### Work order
If a line of the material contains "none", copy it.
==== Materials provided ====
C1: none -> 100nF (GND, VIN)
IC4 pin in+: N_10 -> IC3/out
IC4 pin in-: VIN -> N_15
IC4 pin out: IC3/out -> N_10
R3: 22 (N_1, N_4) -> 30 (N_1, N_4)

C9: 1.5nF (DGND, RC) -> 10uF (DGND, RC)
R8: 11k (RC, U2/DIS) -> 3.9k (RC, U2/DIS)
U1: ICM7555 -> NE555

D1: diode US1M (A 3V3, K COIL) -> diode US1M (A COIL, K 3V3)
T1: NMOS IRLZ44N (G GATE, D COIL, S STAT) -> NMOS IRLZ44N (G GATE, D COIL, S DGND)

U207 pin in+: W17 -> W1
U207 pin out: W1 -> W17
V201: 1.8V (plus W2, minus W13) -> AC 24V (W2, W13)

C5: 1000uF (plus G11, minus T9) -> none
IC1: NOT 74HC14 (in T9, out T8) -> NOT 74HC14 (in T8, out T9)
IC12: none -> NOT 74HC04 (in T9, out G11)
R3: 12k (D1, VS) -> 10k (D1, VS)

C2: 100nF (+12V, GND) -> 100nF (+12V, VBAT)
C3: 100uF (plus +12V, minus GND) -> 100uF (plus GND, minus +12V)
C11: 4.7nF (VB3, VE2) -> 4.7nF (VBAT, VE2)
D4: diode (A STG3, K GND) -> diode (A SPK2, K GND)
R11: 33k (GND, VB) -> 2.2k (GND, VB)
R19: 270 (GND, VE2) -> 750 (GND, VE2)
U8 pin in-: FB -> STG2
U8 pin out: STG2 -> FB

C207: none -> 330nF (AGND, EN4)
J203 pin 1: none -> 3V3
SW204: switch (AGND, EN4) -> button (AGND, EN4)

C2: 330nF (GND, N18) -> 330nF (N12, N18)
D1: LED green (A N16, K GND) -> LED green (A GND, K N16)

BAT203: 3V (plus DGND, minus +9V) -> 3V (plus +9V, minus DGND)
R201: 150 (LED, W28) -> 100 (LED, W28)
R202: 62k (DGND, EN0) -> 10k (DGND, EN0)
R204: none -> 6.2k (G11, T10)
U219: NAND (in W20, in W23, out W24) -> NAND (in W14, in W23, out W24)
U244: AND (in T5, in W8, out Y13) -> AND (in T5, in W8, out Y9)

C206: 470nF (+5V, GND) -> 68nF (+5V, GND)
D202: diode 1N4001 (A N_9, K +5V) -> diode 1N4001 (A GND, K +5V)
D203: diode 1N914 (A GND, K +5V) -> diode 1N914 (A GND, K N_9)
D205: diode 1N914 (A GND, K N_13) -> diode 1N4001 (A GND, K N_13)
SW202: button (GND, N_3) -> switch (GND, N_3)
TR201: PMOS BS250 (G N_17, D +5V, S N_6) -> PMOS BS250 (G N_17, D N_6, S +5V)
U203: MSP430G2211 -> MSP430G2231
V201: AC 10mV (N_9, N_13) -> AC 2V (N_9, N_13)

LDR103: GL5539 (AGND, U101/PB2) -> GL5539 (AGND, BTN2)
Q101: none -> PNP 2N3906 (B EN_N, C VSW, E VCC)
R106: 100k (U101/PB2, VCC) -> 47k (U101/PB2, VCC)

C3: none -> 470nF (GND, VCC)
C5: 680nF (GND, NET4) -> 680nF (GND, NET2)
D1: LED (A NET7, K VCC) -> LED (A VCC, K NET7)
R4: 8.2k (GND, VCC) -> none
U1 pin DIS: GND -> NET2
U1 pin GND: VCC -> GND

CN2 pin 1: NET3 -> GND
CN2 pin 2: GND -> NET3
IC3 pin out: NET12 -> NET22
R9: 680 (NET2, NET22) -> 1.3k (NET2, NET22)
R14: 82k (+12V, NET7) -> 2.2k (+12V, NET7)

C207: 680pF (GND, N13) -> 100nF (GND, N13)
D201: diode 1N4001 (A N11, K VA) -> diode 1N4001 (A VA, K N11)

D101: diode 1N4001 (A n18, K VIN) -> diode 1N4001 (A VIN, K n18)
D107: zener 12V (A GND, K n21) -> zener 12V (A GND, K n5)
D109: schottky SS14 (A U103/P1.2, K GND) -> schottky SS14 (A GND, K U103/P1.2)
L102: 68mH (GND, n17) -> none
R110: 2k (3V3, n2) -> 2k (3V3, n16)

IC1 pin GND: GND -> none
====
### Task solution
C1: none -> 100nF (GND, VIN)
C5: 1000uF (plus G11, minus T9) -> none
IC12: none -> NOT 74HC04 (in T9, out G11)
C207: none -> 330nF (AGND, EN4)
J203 pin 1: none -> 3V3
R204: none -> 6.2k (G11, T10)
Q101: none -> PNP 2N3906 (B EN_N, C VSW, E VCC)
C3: none -> 470nF (GND, VCC)
R4: 8.2k (GND, VCC) -> none
L102: 68mH (GND, n17) -> none
IC1 pin GND: GND -> none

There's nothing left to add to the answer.